▶ _Input records_
★ ★ ★ ★ ★

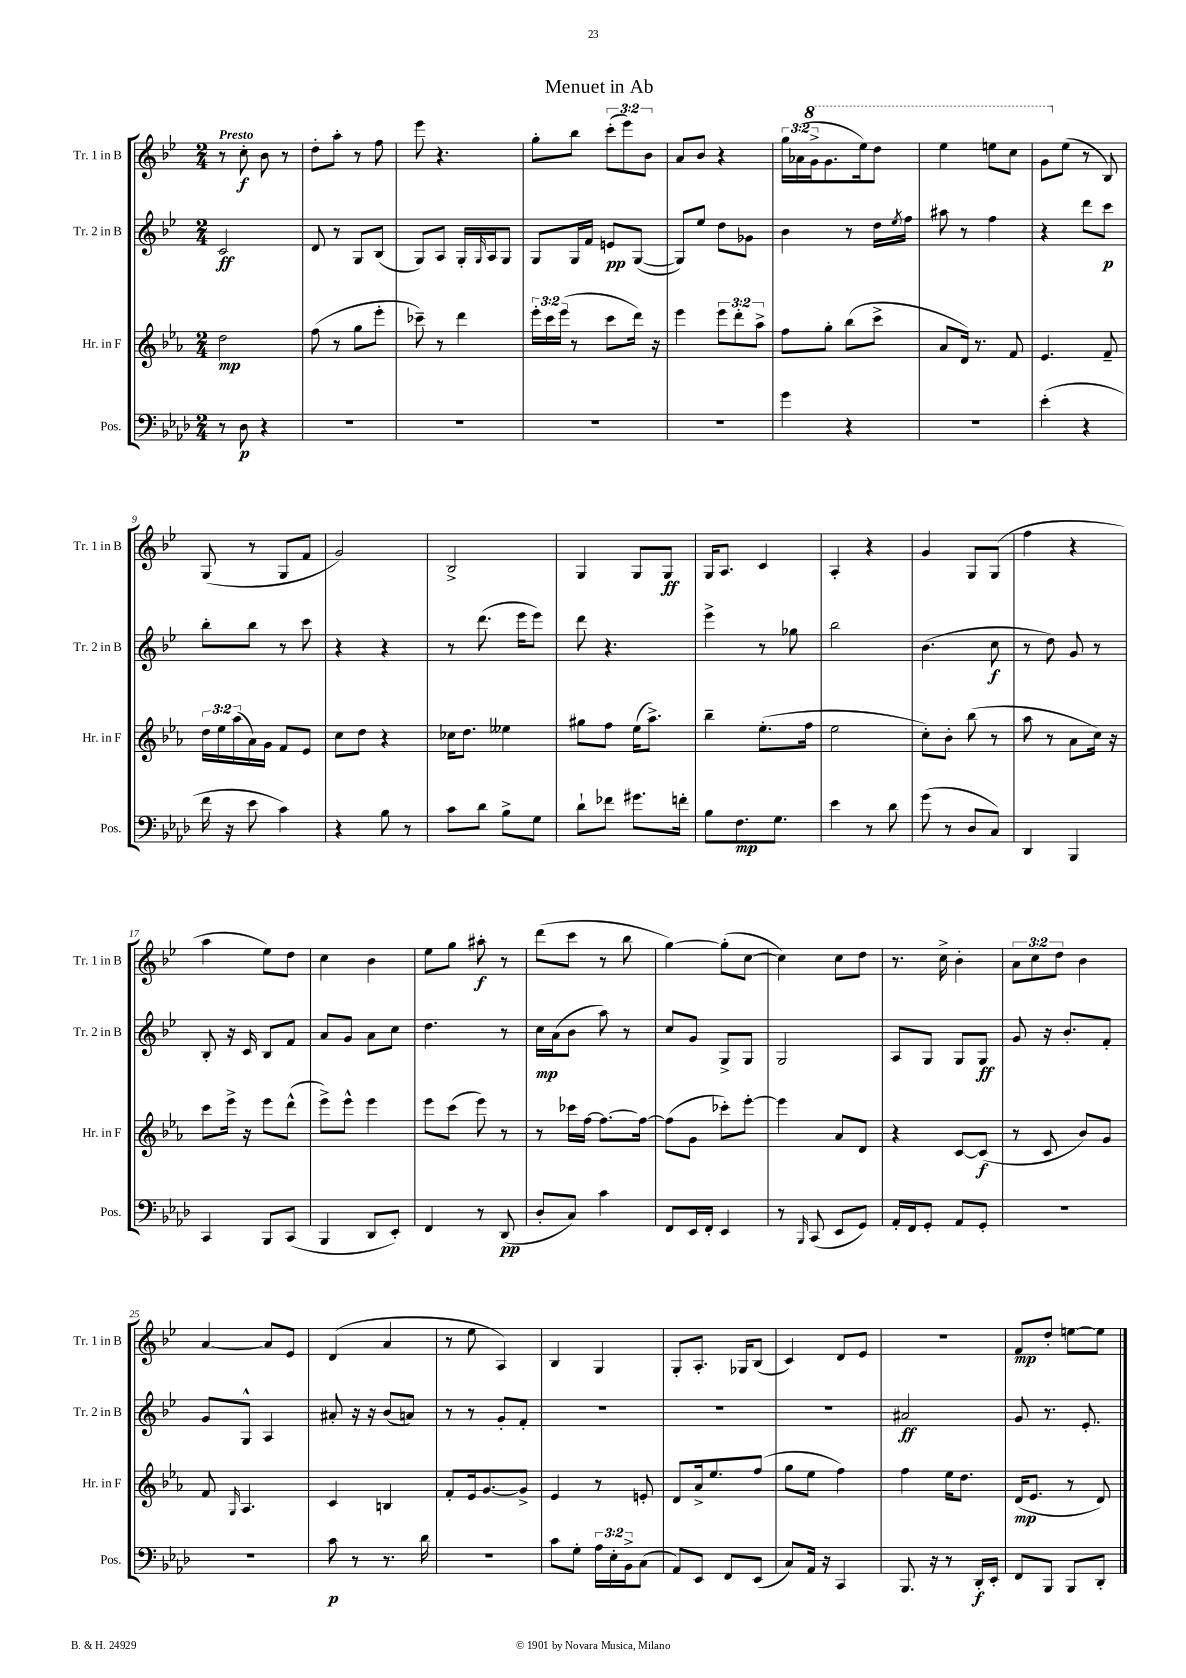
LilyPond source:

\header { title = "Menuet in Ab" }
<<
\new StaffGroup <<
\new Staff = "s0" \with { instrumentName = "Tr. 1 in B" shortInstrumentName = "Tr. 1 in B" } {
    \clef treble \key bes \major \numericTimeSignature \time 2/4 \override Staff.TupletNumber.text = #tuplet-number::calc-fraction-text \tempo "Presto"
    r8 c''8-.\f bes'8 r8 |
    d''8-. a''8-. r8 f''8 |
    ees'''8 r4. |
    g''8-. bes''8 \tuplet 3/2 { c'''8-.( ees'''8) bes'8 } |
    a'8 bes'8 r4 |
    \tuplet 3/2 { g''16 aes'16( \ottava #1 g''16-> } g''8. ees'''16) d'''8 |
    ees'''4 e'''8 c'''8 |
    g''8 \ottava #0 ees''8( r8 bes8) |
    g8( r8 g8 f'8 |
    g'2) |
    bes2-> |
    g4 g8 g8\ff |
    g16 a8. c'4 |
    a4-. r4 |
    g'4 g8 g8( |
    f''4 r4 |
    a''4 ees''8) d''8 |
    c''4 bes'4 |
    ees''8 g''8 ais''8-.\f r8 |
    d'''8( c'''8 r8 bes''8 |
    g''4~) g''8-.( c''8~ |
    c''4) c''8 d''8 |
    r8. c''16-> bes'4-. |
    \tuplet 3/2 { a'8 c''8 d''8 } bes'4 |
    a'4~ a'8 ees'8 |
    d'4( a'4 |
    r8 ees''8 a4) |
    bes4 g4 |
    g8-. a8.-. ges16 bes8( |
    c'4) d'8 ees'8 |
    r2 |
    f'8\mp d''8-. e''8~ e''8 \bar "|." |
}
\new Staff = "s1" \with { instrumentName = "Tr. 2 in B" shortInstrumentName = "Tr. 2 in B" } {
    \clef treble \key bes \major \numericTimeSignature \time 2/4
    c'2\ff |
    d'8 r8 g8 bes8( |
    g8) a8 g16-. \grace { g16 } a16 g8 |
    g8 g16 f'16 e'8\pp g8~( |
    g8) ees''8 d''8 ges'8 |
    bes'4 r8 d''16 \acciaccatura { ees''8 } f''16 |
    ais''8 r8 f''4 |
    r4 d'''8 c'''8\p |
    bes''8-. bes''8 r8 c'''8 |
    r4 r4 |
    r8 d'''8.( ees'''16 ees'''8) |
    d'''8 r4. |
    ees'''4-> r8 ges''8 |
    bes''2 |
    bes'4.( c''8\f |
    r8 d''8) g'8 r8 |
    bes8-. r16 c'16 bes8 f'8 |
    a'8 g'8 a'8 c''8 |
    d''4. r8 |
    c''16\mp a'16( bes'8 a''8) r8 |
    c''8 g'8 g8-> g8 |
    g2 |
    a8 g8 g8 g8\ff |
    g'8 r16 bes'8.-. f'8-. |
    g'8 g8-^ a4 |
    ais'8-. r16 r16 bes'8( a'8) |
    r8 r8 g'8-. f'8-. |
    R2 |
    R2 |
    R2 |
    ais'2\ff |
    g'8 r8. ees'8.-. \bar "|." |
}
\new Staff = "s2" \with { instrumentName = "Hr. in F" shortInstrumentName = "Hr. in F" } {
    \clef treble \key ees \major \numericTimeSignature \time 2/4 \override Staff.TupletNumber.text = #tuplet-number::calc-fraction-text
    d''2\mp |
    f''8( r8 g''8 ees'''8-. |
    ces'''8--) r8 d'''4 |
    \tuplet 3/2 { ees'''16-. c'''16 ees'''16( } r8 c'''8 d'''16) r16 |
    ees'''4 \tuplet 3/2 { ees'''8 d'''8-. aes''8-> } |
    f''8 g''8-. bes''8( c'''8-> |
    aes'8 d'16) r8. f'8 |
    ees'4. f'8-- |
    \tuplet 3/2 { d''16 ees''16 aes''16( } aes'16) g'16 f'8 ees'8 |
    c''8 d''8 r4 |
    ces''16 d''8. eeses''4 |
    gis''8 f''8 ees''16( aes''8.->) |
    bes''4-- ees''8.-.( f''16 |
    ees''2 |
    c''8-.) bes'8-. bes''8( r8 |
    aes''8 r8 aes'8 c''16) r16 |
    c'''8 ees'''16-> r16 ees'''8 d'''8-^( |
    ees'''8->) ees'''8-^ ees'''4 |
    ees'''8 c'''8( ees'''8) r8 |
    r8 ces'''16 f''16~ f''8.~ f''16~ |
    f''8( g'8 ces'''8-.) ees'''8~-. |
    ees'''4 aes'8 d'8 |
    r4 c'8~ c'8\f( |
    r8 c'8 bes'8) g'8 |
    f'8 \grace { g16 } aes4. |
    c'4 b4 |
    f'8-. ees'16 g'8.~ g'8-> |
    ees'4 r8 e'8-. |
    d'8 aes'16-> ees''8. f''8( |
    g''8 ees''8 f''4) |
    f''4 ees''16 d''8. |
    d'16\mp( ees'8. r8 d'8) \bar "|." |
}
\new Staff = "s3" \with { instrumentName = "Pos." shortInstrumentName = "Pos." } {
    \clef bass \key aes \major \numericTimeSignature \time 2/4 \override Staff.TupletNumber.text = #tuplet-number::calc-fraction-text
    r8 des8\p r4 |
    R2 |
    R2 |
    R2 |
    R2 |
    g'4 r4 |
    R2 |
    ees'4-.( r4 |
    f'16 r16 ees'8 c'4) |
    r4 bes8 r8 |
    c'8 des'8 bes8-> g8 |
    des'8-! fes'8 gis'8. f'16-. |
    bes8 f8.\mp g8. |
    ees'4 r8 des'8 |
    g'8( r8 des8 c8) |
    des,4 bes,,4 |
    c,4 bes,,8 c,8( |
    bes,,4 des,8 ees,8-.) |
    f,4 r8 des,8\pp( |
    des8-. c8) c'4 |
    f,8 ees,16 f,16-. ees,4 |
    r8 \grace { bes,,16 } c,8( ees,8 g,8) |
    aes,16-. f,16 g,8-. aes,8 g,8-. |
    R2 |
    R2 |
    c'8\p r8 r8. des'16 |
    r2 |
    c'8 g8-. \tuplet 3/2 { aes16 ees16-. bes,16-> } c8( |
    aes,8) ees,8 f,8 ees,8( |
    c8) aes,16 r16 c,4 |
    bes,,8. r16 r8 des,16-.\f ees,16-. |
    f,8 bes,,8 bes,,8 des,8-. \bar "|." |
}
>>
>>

★ ★ ★ ★ ★

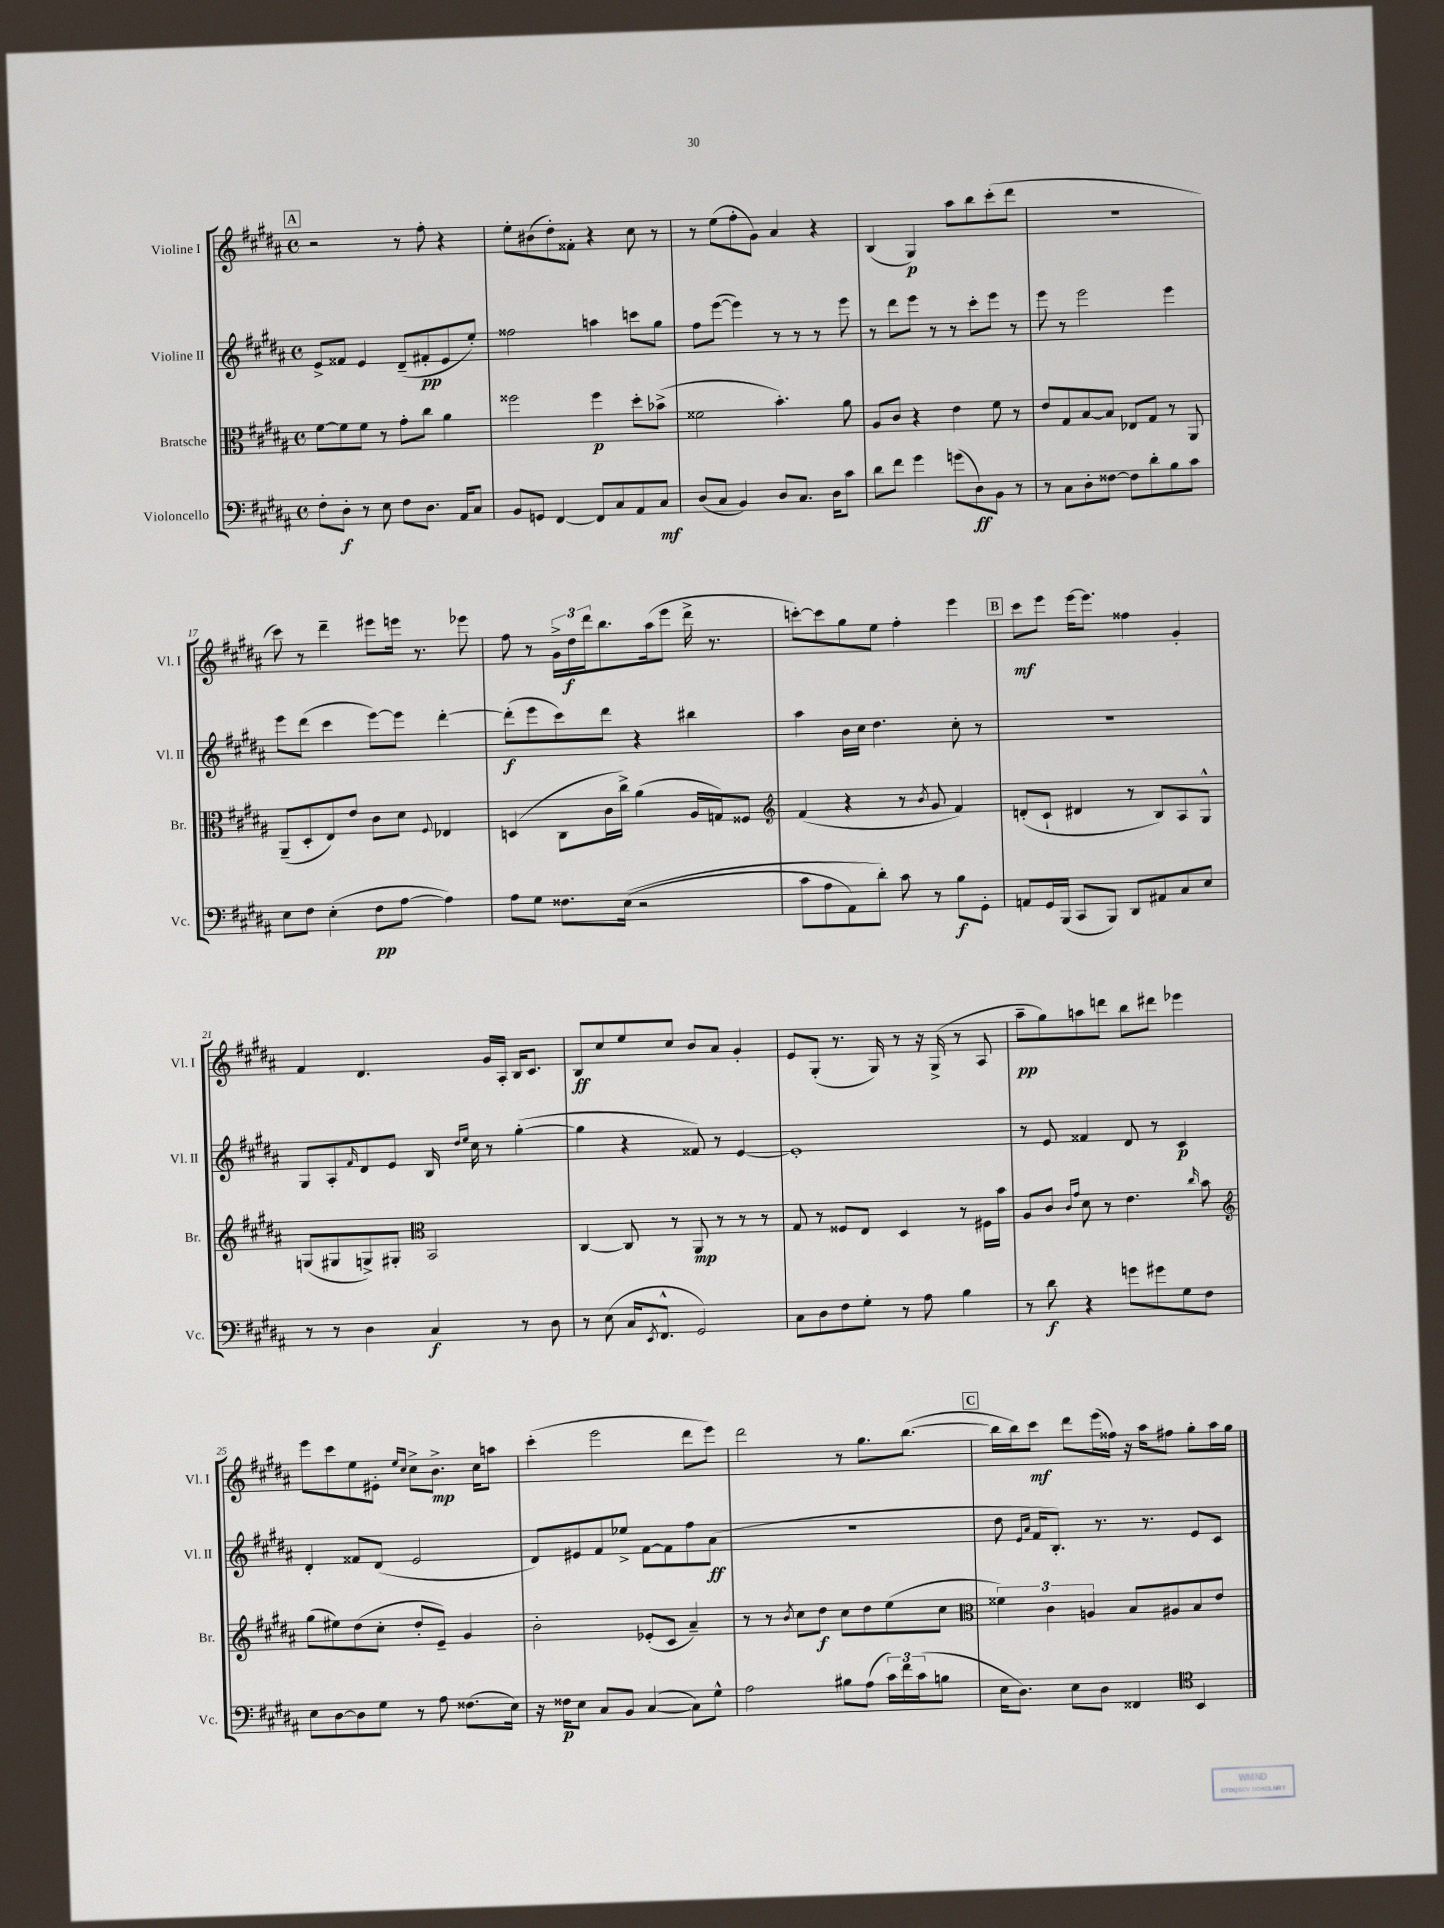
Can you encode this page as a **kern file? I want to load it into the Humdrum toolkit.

★ ★ ★ ★ ★

▶ _What the exercise asks_
Give only the number of lines in the rows above that contain the string "ottava", with case counting.

▶ _Complete output_
2